» What is expected:
Reproduce the rows from their start through the line that contains "Image resolution: width=960", leaving the pictures out.

### Task inputs ###

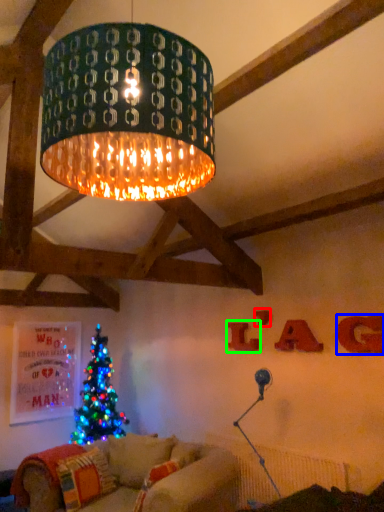
Question: Considering the real-world distances, which object is farthest from letter (highlighted by a red box)? letter (highlighted by a blue box) or letter (highlighted by a green box)?

Choices:
 (A) letter
 (B) letter

Answer: (A)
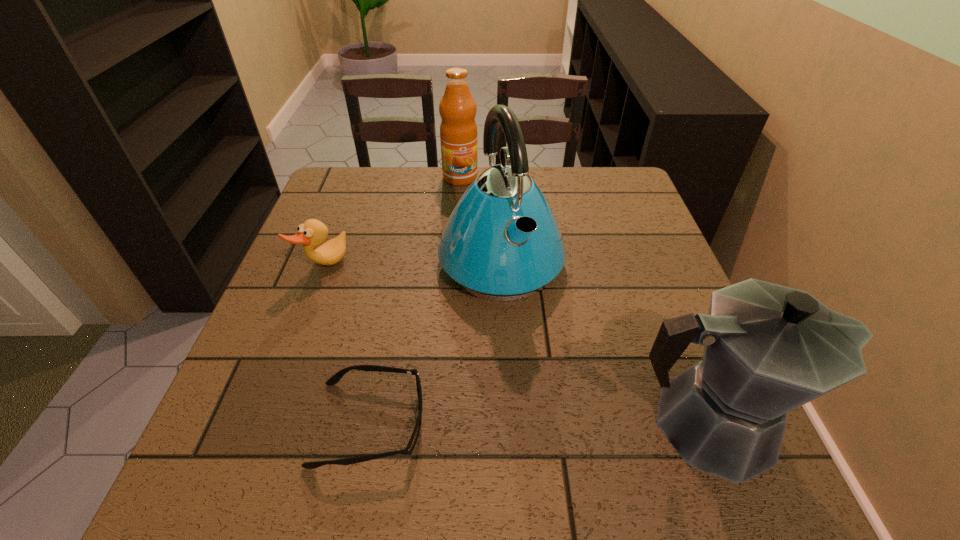
Identify the location of object at the right edge. click(x=768, y=349).

In order to click on object situated at the near right corner in this screenshot , I will do `click(768, 349)`.

Image resolution: width=960 pixels, height=540 pixels. Find the location of `free space at the far edge`. free space at the far edge is located at coordinates (573, 175).

The height and width of the screenshot is (540, 960). I want to click on vacant space at the near edge of the desktop, so click(x=644, y=433).

This screenshot has width=960, height=540. Identify the location of vacant space at the left edge of the desktop. (359, 250).

In order to click on free space at the right edge of the desktop in this screenshot , I will do `click(666, 259)`.

Locate an element on the screen. The image size is (960, 540). free space at the far right corner of the desktop is located at coordinates (582, 178).

Where is `free space between the kettle and the shortest object`? This screenshot has height=540, width=960. free space between the kettle and the shortest object is located at coordinates (435, 342).

The image size is (960, 540). Identify the location of vacant area that lies between the tallest object and the rightmost object. (603, 342).

At what (x,y) coordinates should I click in order to perform the action: click on unoccupied area between the coffeepot and the tallest object. Please return your answer as a coordinate pair (x, y). Looking at the image, I should click on (603, 342).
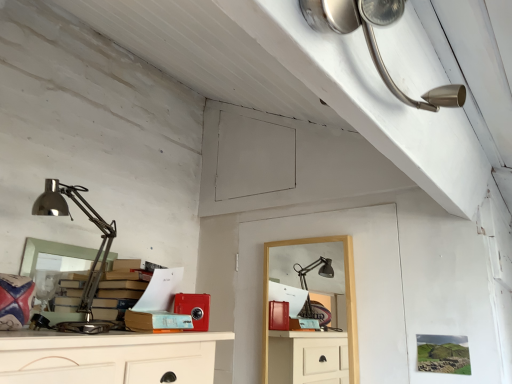
The width and height of the screenshot is (512, 384). In order to click on wooden desk at center in this screenshot , I will do `click(345, 293)`.

Consider the image. What is the approximate width of wooden desk at center?

4.33 centimeters.

What do you see at coordinates (376, 41) in the screenshot? I see `satin nickel lamp at upper right, the second lamp from the bottom` at bounding box center [376, 41].

Where is `polished metal desk lamp at left, which is counted as the 2th lamp, starting from the front`? The image size is (512, 384). polished metal desk lamp at left, which is counted as the 2th lamp, starting from the front is located at coordinates (71, 218).

Is satin nickel lamp at upper right, the second lamp from the bottom, aimed at wooden desk at center?

No, satin nickel lamp at upper right, the second lamp from the bottom, is not turned towards wooden desk at center.

Considering the relative positions of satin nickel lamp at upper right, arranged as the 1th lamp when viewed from the front, and wooden desk at center in the image provided, is satin nickel lamp at upper right, arranged as the 1th lamp when viewed from the front, to the right of wooden desk at center from the viewer's perspective?

Yes, satin nickel lamp at upper right, arranged as the 1th lamp when viewed from the front, is to the right of wooden desk at center.

Do you think satin nickel lamp at upper right, arranged as the 1th lamp when viewed from the front, is within wooden desk at center, or outside of it?

satin nickel lamp at upper right, arranged as the 1th lamp when viewed from the front, cannot be found inside wooden desk at center.

Does satin nickel lamp at upper right, the 2th lamp viewed from the left, have a smaller size compared to wooden desk at center?

Yes, satin nickel lamp at upper right, the 2th lamp viewed from the left, is smaller than wooden desk at center.

Can you confirm if polished metal desk lamp at left, marked as the second lamp in a right-to-left arrangement, is positioned to the right of satin nickel lamp at upper right, arranged as the 1th lamp when viewed from the front?

No, polished metal desk lamp at left, marked as the second lamp in a right-to-left arrangement, is not to the right of satin nickel lamp at upper right, arranged as the 1th lamp when viewed from the front.

At what (x,y) coordinates should I click in order to perform the action: click on lamp located underneath the satin nickel lamp at upper right, the second lamp from the bottom (from a real-world perspective). Please return your answer as a coordinate pair (x, y). Looking at the image, I should click on (71, 218).

Based on their sizes in the image, would you say polished metal desk lamp at left, which is counted as the 2th lamp, starting from the front, is bigger or smaller than satin nickel lamp at upper right, the 2th lamp when ordered from back to front?

Considering their sizes, polished metal desk lamp at left, which is counted as the 2th lamp, starting from the front, takes up more space than satin nickel lamp at upper right, the 2th lamp when ordered from back to front.

From the image's perspective, is wooden desk at center located above satin nickel lamp at upper right, the 2th lamp viewed from the left?

No, from the image's perspective, wooden desk at center is not above satin nickel lamp at upper right, the 2th lamp viewed from the left.

Between point (356, 347) and point (445, 86), which one is positioned behind?

The point (356, 347) is farther from the camera.

From a real-world perspective, count 2nd lamps upward from the wooden desk at center and point to it. Please provide its 2D coordinates.

[(376, 41)]

Does wooden desk at center have a lesser height compared to satin nickel lamp at upper right, the 1th lamp when ordered from right to left?

Incorrect, the height of wooden desk at center does not fall short of that of satin nickel lamp at upper right, the 1th lamp when ordered from right to left.

Can you confirm if polished metal desk lamp at left, which is the first lamp from bottom to top, is shorter than wooden desk at center?

Yes, polished metal desk lamp at left, which is the first lamp from bottom to top, is shorter than wooden desk at center.

From the image's perspective, which object appears higher, polished metal desk lamp at left, which is the first lamp from bottom to top, or wooden desk at center?

polished metal desk lamp at left, which is the first lamp from bottom to top.

Looking at their sizes, would you say polished metal desk lamp at left, which ranks as the 1th lamp in left-to-right order, is wider or thinner than wooden desk at center?

polished metal desk lamp at left, which ranks as the 1th lamp in left-to-right order, is wider than wooden desk at center.

At what (x,y) coordinates should I click in order to perform the action: click on lamp on the left of wooden desk at center. Please return your answer as a coordinate pair (x, y). This screenshot has width=512, height=384. Looking at the image, I should click on (71, 218).

From the picture: Can you confirm if satin nickel lamp at upper right, the 2th lamp when ordered from back to front, is positioned to the right of polished metal desk lamp at left, which is the first lamp from bottom to top?

Indeed, satin nickel lamp at upper right, the 2th lamp when ordered from back to front, is positioned on the right side of polished metal desk lamp at left, which is the first lamp from bottom to top.

Is satin nickel lamp at upper right, the 2th lamp viewed from the left, far away from polished metal desk lamp at left, which ranks as the 1th lamp in left-to-right order?

Yes, satin nickel lamp at upper right, the 2th lamp viewed from the left, and polished metal desk lamp at left, which ranks as the 1th lamp in left-to-right order, are located far from each other.

Which is behind, satin nickel lamp at upper right, the first lamp in the top-to-bottom sequence, or polished metal desk lamp at left, which is the 2th lamp from top to bottom?

polished metal desk lamp at left, which is the 2th lamp from top to bottom, is behind.

Which of these two, satin nickel lamp at upper right, the second lamp from the bottom, or polished metal desk lamp at left, which ranks as the 1th lamp in left-to-right order, is wider?

With larger width is polished metal desk lamp at left, which ranks as the 1th lamp in left-to-right order.

Is wooden desk at center thinner than polished metal desk lamp at left, which is the first lamp from bottom to top?

Correct, the width of wooden desk at center is less than that of polished metal desk lamp at left, which is the first lamp from bottom to top.

From a real-world perspective, which object stands above the other?

In real-world perspective, polished metal desk lamp at left, which is the first lamp from bottom to top, is above.

Is wooden desk at center to the left of polished metal desk lamp at left, which is the first lamp from bottom to top, from the viewer's perspective?

In fact, wooden desk at center is to the right of polished metal desk lamp at left, which is the first lamp from bottom to top.

Is there a large distance between wooden desk at center and polished metal desk lamp at left, which is counted as the 2th lamp, starting from the front?

That's not correct — wooden desk at center is a little close to polished metal desk lamp at left, which is counted as the 2th lamp, starting from the front.

From a real-world perspective, count 2nd lamps upward from the wooden desk at center and point to it. Please provide its 2D coordinates.

[(376, 41)]

Identify the location of lamp that appears below the satin nickel lamp at upper right, the first lamp in the top-to-bottom sequence (from a real-world perspective). (71, 218).

Which object lies nearer to the anchor point wooden desk at center, satin nickel lamp at upper right, the 2th lamp viewed from the left, or polished metal desk lamp at left, marked as the first lamp in a back-to-front arrangement?

Among the two, polished metal desk lamp at left, marked as the first lamp in a back-to-front arrangement, is located nearer to wooden desk at center.

Considering their positions, is satin nickel lamp at upper right, the first lamp in the top-to-bottom sequence, positioned closer to polished metal desk lamp at left, which ranks as the 1th lamp in left-to-right order, than wooden desk at center?

wooden desk at center lies closer to polished metal desk lamp at left, which ranks as the 1th lamp in left-to-right order, than the other object.

Which object lies nearer to the anchor point wooden desk at center, polished metal desk lamp at left, which ranks as the 1th lamp in left-to-right order, or satin nickel lamp at upper right, the second lamp from the bottom?

polished metal desk lamp at left, which ranks as the 1th lamp in left-to-right order, lies closer to wooden desk at center than the other object.

From the image, which object appears to be farther from satin nickel lamp at upper right, arranged as the 1th lamp when viewed from the front, polished metal desk lamp at left, marked as the second lamp in a right-to-left arrangement, or wooden desk at center?

Based on the image, polished metal desk lamp at left, marked as the second lamp in a right-to-left arrangement, appears to be further to satin nickel lamp at upper right, arranged as the 1th lamp when viewed from the front.

Based on their spatial positions, is wooden desk at center or satin nickel lamp at upper right, the 2th lamp when ordered from back to front, closer to polished metal desk lamp at left, which is the 2th lamp from top to bottom?

Among the two, wooden desk at center is located nearer to polished metal desk lamp at left, which is the 2th lamp from top to bottom.

From the image, which object appears to be farther from satin nickel lamp at upper right, the 1th lamp when ordered from right to left, wooden desk at center or polished metal desk lamp at left, marked as the second lamp in a right-to-left arrangement?

polished metal desk lamp at left, marked as the second lamp in a right-to-left arrangement, is further to satin nickel lamp at upper right, the 1th lamp when ordered from right to left.

Find the location of a particular element. The image size is (512, 384). lamp between satin nickel lamp at upper right, arranged as the 1th lamp when viewed from the front, and wooden desk at center from front to back is located at coordinates (71, 218).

###

» Final result:
Question: Considering the real-world distances, which object is farthest from letter (highlighted by a red box)? letter (highlighted by a blue box) or letter (highlighted by a green box)?

Choices:
 (A) letter
 (B) letter

Answer: (A)
Identify the location of object at the right edge. click(x=768, y=349).

In order to click on object situated at the near right corner in this screenshot , I will do `click(768, 349)`.

Image resolution: width=960 pixels, height=540 pixels. Find the location of `free space at the far edge`. free space at the far edge is located at coordinates (573, 175).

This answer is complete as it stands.